=== EXERCISE INSTRUCTIONS ===
Repeat the records below word for word, but start at the line that contains "DHT3 pin VCC: none -> 5V", stop after the last line, and include nothing else.

=== MATERIALS PROVIDED ===
::::

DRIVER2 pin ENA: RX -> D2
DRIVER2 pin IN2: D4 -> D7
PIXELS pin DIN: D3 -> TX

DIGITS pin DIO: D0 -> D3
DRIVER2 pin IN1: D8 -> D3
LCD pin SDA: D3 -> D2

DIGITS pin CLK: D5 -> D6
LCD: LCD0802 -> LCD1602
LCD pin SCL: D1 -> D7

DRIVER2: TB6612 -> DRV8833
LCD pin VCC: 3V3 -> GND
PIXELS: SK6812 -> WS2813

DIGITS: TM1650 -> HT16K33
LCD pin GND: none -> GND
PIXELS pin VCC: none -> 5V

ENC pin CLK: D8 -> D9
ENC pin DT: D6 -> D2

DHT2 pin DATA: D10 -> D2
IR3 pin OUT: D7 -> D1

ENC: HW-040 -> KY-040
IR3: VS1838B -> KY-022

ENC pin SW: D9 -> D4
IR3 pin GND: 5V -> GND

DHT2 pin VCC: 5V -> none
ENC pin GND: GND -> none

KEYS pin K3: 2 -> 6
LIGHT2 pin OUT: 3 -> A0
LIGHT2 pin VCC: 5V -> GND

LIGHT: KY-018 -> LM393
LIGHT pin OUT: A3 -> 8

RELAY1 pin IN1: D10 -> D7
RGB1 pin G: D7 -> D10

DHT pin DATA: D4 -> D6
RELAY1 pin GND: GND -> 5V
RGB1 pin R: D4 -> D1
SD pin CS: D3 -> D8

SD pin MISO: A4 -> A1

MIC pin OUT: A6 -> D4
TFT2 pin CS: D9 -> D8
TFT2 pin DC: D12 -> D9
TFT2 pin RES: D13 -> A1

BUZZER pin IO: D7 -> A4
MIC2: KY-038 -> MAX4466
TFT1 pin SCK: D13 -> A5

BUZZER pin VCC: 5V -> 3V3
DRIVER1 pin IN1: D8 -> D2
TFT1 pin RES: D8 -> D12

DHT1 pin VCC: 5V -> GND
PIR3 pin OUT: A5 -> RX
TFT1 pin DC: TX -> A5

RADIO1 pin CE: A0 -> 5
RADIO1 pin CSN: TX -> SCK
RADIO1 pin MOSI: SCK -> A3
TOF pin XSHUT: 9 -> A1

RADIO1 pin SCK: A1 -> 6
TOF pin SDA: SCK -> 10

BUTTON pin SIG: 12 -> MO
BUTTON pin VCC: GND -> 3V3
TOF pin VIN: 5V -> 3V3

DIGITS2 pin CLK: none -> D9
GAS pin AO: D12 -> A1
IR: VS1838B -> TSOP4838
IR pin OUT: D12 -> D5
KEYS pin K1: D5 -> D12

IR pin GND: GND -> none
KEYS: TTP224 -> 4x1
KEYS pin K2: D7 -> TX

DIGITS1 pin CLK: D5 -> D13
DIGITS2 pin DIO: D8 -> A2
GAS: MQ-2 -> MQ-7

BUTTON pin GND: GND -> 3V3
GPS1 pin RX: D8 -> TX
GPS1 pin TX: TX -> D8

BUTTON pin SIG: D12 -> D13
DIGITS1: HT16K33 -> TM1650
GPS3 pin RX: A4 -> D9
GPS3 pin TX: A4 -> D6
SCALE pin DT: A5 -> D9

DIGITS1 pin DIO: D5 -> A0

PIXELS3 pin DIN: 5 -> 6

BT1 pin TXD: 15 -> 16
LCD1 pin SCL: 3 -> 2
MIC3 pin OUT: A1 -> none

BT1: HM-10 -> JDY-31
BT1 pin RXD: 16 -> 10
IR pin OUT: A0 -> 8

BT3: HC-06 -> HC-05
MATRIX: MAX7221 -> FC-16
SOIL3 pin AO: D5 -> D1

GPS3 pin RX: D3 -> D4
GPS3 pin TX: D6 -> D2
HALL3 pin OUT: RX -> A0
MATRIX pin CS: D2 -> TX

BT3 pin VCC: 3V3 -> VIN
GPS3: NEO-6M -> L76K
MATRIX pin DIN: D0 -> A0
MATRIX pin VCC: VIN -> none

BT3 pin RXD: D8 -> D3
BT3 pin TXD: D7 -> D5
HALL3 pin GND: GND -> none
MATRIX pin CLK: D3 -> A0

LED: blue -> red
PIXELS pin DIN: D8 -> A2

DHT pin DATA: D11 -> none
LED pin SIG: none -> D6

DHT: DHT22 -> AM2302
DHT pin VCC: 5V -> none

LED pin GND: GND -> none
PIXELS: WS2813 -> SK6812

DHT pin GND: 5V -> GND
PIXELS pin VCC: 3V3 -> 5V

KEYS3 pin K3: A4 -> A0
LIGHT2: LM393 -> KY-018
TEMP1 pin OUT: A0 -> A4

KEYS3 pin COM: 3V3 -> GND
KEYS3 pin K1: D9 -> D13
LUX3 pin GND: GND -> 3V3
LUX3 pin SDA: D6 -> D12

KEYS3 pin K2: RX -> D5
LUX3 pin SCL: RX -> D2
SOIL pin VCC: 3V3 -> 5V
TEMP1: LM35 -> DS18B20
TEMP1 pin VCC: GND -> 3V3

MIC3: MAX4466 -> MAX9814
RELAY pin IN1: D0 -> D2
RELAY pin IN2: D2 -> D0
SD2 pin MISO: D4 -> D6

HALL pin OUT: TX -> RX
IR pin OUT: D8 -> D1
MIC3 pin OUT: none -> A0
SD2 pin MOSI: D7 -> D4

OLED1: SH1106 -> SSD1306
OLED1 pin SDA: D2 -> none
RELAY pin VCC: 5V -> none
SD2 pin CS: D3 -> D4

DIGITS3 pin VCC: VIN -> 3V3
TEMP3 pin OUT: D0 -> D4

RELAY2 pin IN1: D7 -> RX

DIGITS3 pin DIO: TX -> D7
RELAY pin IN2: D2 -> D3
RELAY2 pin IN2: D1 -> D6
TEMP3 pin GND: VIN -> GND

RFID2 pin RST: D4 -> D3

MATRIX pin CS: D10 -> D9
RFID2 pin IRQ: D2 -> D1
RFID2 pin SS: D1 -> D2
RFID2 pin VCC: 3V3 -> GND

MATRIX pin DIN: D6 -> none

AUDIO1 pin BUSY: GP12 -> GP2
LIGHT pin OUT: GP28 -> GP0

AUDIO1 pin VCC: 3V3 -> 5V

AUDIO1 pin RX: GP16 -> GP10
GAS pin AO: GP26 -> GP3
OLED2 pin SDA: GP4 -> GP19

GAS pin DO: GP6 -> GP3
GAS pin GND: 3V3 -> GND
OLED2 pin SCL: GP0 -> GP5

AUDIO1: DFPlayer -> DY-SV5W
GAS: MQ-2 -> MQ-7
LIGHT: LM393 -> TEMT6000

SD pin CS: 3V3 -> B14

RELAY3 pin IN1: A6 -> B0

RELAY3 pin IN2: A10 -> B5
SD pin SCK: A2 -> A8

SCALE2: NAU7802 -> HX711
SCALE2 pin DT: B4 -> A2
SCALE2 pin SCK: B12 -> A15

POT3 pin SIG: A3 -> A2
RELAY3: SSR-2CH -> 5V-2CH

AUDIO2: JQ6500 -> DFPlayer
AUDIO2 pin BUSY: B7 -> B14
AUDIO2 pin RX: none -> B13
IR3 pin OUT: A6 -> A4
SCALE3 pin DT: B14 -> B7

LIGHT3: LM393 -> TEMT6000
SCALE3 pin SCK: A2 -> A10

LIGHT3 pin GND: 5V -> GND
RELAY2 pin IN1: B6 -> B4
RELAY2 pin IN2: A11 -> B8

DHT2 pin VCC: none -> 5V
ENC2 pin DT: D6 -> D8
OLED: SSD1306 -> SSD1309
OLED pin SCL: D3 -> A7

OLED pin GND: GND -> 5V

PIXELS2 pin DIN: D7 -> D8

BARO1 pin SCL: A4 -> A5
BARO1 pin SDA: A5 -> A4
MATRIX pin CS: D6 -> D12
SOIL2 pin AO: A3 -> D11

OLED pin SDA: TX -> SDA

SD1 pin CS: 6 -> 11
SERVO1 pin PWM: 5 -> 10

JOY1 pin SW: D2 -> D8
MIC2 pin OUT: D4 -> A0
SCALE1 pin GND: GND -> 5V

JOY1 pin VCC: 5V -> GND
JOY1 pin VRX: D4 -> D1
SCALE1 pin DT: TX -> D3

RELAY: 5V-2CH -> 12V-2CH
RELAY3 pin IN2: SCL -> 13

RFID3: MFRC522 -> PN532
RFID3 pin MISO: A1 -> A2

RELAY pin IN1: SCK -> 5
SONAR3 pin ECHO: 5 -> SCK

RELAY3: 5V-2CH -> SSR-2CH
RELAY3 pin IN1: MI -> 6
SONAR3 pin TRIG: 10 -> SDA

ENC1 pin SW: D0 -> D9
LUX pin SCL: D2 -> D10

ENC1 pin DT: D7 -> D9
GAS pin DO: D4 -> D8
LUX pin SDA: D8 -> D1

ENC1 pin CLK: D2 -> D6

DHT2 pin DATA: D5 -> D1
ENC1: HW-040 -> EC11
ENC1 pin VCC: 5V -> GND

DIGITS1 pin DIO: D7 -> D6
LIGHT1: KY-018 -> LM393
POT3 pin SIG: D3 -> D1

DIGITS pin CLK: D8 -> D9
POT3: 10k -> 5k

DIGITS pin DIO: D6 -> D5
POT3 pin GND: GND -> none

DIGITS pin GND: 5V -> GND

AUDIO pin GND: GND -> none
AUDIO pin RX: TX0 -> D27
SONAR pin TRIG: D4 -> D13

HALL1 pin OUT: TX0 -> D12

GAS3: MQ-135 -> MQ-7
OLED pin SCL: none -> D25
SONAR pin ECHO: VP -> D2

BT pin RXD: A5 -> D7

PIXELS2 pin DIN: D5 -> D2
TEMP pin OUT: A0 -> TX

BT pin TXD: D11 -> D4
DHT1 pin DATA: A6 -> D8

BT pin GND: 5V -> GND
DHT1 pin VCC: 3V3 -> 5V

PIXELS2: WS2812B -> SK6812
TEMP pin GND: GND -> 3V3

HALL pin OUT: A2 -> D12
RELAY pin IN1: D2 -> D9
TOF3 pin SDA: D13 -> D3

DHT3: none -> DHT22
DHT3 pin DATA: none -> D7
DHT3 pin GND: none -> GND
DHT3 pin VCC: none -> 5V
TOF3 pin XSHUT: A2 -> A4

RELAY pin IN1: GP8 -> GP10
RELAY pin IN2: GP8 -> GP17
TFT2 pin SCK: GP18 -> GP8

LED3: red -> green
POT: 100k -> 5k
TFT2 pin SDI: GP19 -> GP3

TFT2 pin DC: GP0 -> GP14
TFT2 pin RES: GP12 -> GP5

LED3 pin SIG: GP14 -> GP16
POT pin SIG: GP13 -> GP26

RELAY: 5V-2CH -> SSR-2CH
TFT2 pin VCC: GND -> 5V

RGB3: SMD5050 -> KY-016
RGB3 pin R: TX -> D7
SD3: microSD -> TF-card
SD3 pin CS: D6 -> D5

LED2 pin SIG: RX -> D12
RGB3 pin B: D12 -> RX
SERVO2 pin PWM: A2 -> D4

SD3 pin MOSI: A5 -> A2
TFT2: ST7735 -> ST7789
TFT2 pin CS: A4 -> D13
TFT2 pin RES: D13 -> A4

::::

=== TASK SOLUTION ===
DHT3 pin VCC: none -> 5V
TOF3 pin XSHUT: A2 -> A4

RELAY pin IN1: GP8 -> GP10
RELAY pin IN2: GP8 -> GP17
TFT2 pin SCK: GP18 -> GP8

LED3: red -> green
POT: 100k -> 5k
TFT2 pin SDI: GP19 -> GP3

TFT2 pin DC: GP0 -> GP14
TFT2 pin RES: GP12 -> GP5

LED3 pin SIG: GP14 -> GP16
POT pin SIG: GP13 -> GP26

RELAY: 5V-2CH -> SSR-2CH
TFT2 pin VCC: GND -> 5V

RGB3: SMD5050 -> KY-016
RGB3 pin R: TX -> D7
SD3: microSD -> TF-card
SD3 pin CS: D6 -> D5

LED2 pin SIG: RX -> D12
RGB3 pin B: D12 -> RX
SERVO2 pin PWM: A2 -> D4

SD3 pin MOSI: A5 -> A2
TFT2: ST7735 -> ST7789
TFT2 pin CS: A4 -> D13
TFT2 pin RES: D13 -> A4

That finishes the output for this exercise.